> [THE TASK]:
Please return, character for character, the lines of the records below from the one containing "24 m inside the frame." through the one containing "road 3 (residential): [(17,144),(40,133),(130,23)]". Leave the pictures out of your answer.
* begin DATA LISTING *
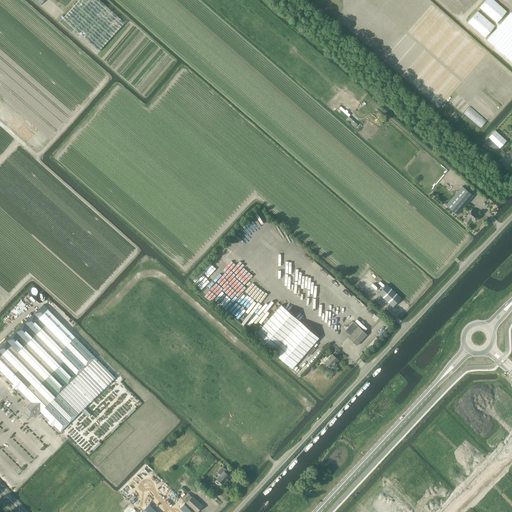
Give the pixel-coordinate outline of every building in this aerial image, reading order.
[(125,23),(99,0),(79,0),(63,19),(99,51),(125,23)] [(511,12),(487,39),(511,61),(511,12)] [(350,123),(352,122),(353,123),(352,125),(355,127),(357,124),(355,122),(353,120),(349,117),(346,120),(350,123)] [(495,130),(488,137),(500,148),(506,141),(495,130)] [(446,205),(457,215),(469,202),(474,196),(462,186),(446,205)] [(467,216),(463,220),(468,225),(472,220),(474,221),(479,215),(472,209),(466,216),(467,216)] [(387,284),(378,293),(393,307),(401,298),(387,284)] [(0,347),(0,370),(9,380),(13,384),(12,385),(16,390),(18,388),(31,402),(26,406),(25,413),(29,417),(36,416),(40,411),(49,420),(47,422),(52,426),(54,425),(60,432),(115,377),(43,304),(0,347)] [(254,335),(292,368),(319,338),(281,305),(254,335)] [(345,330),(350,335),(348,337),(357,345),(367,334),(353,321),(345,330)] [(332,354),(324,362),(330,368),(335,363),(335,364),(339,360),(332,354)] [(223,484),(230,476),(225,472),(226,471),(222,467),(218,472),(221,475),(217,479),(220,482),(219,482),(220,483),(221,482),(223,484)] [(192,497),(187,503),(196,511),(202,506),(192,497)]
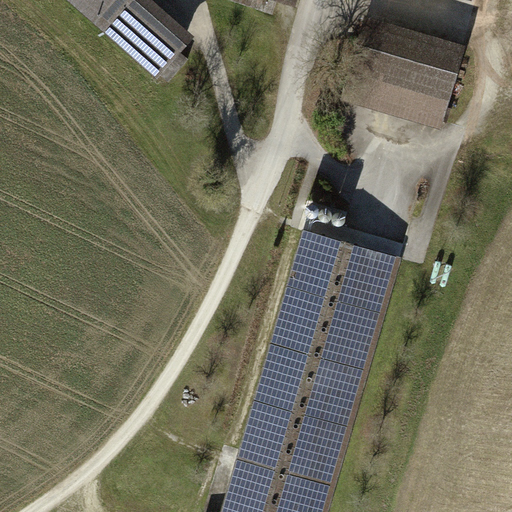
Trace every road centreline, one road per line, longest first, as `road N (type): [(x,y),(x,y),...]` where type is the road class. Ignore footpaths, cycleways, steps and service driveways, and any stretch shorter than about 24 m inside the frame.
road 1 (track): [(31,511),(143,417),(192,341),(263,189)]
road 2 (residential): [(263,189),(286,131),(314,0)]
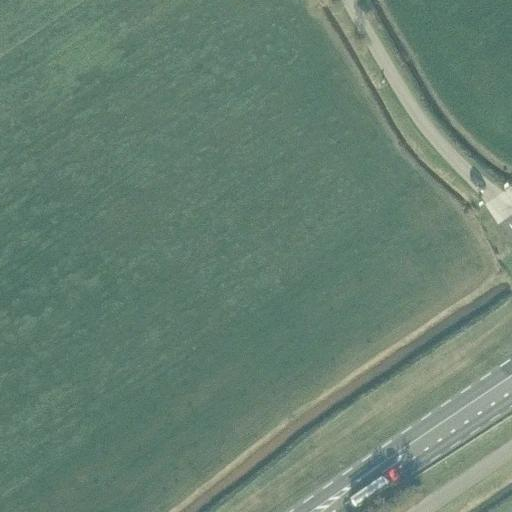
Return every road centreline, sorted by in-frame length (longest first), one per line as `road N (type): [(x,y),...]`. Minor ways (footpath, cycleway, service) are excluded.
road 1 (unclassified): [(511,219),(420,122),(347,0)]
road 2 (primary): [(328,511),(511,386)]
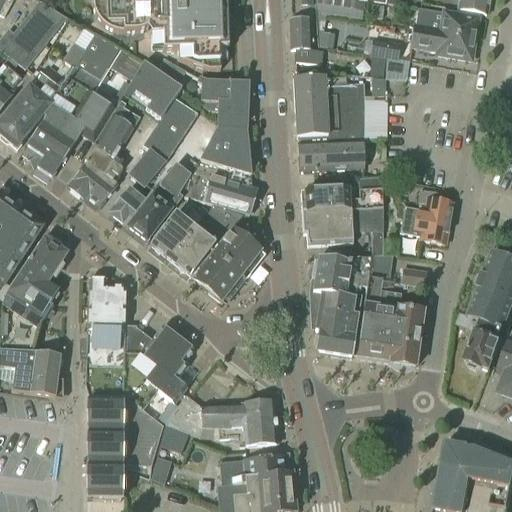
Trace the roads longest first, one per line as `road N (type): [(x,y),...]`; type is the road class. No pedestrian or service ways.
road 1 (residential): [(417,403),(429,383),(438,304),(464,242),(511,0)]
road 2 (primary): [(284,279),(267,0)]
road 3 (residential): [(211,333),(78,234)]
road 4 (residential): [(67,511),(73,359)]
road 5 (residential): [(73,359),(78,234)]
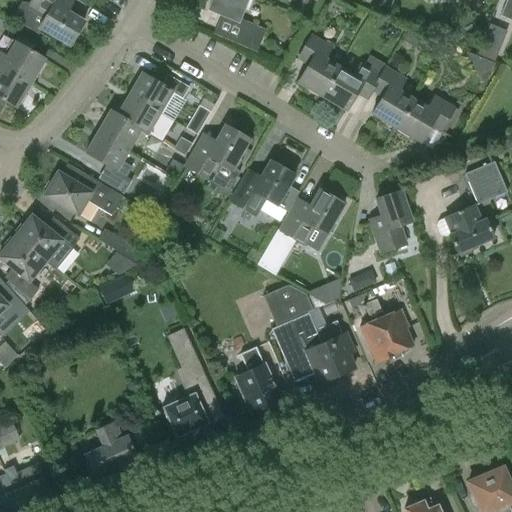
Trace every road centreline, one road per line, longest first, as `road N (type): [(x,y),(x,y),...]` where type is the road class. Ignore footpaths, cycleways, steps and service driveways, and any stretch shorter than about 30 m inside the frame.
road 1 (tertiary): [(188,511),(345,444),(478,360)]
road 2 (residential): [(369,163),(130,23)]
road 3 (residential): [(17,144),(40,133),(130,23)]
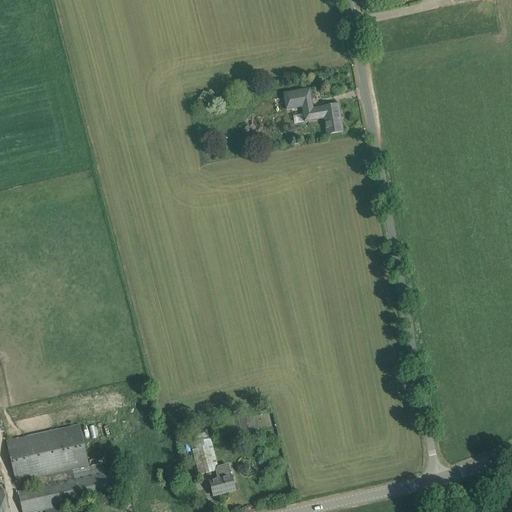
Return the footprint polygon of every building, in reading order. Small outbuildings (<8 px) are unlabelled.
[(309,90),(299,91),(284,94),(286,110),(302,107),(303,115),(293,116),(294,123),(324,118),(327,135),(342,132),(338,105),(313,109),(309,90)] [(248,124),(241,126),(242,133),(249,132),(248,124)] [(79,425),(6,442),(16,483),(38,478),(40,487),(18,492),(22,511),(35,511),(45,510),(45,511),(54,511),(54,508),(124,492),(117,460),(89,466),(79,425)] [(210,439),(209,439),(197,442),(191,444),(199,475),(218,470),(210,439)] [(511,485),(511,464),(501,470),(509,487),(511,485)] [(218,472),(219,479),(210,482),(213,496),(235,491),(229,469),(218,472)] [(0,511),(8,511),(4,491),(0,491),(0,511)]
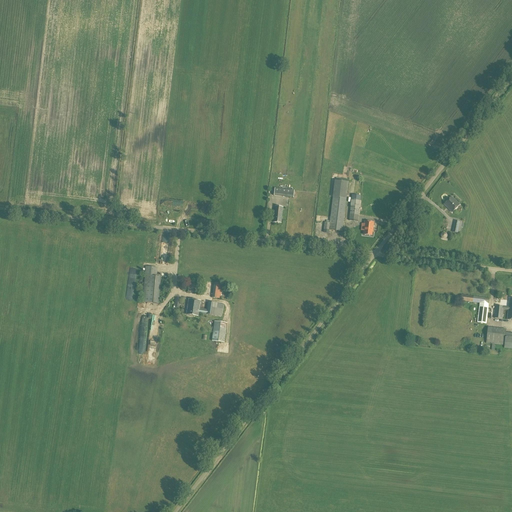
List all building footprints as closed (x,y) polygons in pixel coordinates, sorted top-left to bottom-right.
[(287,189),(286,197),(293,198),(294,190),(287,189)] [(324,222),(324,230),(342,232),(347,198),(333,196),(329,223),(324,222)] [(452,213),(460,205),(452,197),(444,205),(452,213)] [(351,199),(349,220),(358,221),(360,200),(351,199)] [(281,224),(282,216),(283,208),(275,207),(273,223),(281,224)] [(364,231),(364,235),(372,236),(373,232),(374,223),(364,222),(364,224),(362,224),(361,231),(364,231)] [(459,234),(461,223),(455,222),(453,233),(459,234)] [(158,304),(161,277),(156,277),(157,268),(146,267),(143,303),(158,304)] [(221,299),(223,284),(214,283),(212,298),(221,299)] [(486,324),(489,304),(488,304),(489,298),(461,295),(460,301),(480,303),(477,323),(486,324)] [(511,299),(510,299),(509,307),(496,306),(494,318),(502,319),(503,310),(508,310),(507,320),(511,320),(511,299)] [(206,310),(200,309),(201,301),(189,300),(186,315),(199,317),(199,314),(222,317),(224,305),(208,302),(206,310)] [(225,343),(227,323),(214,322),(212,341),(225,343)] [(488,327),(486,343),(492,344),(491,350),(494,350),(495,345),(504,346),(504,348),(511,349),(511,334),(506,333),(506,330),(488,327)]
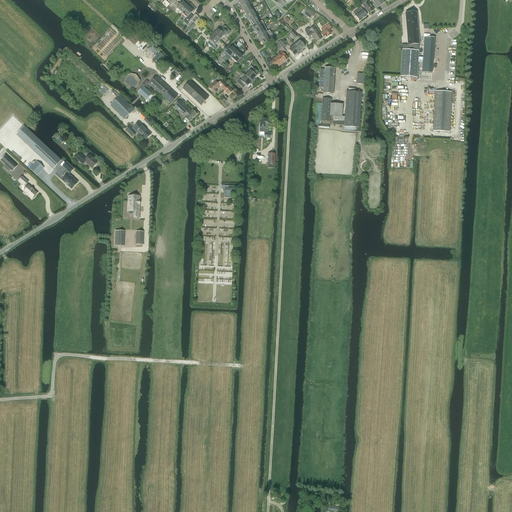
* end DATA LISTING *
> [SOLUTION BELOW]:
Trace every road centreline, one road per line, longest first, as `road N (type): [(x,y),(x,y),...]` where type is the road class. Ignore footpaths, cycleways, steps and service driveways, and any stretch shorter than about 24 m inside the frame.
road 1 (track): [(31,511),(143,417),(192,341),(263,189)]
road 2 (residential): [(263,189),(286,131),(314,0)]
Return every road centreline, sorted by in-frame length (longest first), one per line as `road N (type): [(x,y),...]`. Minor ways (footpath, cycleway, service) are excluded.
road 1 (unclassified): [(511,219),(420,122),(347,0)]
road 2 (primary): [(328,511),(511,386)]
Trace the roads longest first, one per line as `road N (type): [(x,y),...]`; type is the road class. No pedestrian or service ways.
road 1 (residential): [(417,403),(429,383),(438,304),(464,242),(511,0)]
road 2 (primary): [(284,279),(267,0)]
road 3 (residential): [(211,333),(78,234)]
road 4 (residential): [(67,511),(73,359)]
road 5 (residential): [(73,359),(78,234)]
Trace every road centreline, one road per line, longest first, as `road N (type): [(x,y),(x,y),...]` where type is the road class. Ignore footpaths, cycleways, steps and service driveways, and any stretch shorter than about 30 m inside the frame.
road 1 (tertiary): [(188,511),(345,444),(478,360)]
road 2 (residential): [(369,163),(130,23)]
road 3 (residential): [(17,144),(40,133),(130,23)]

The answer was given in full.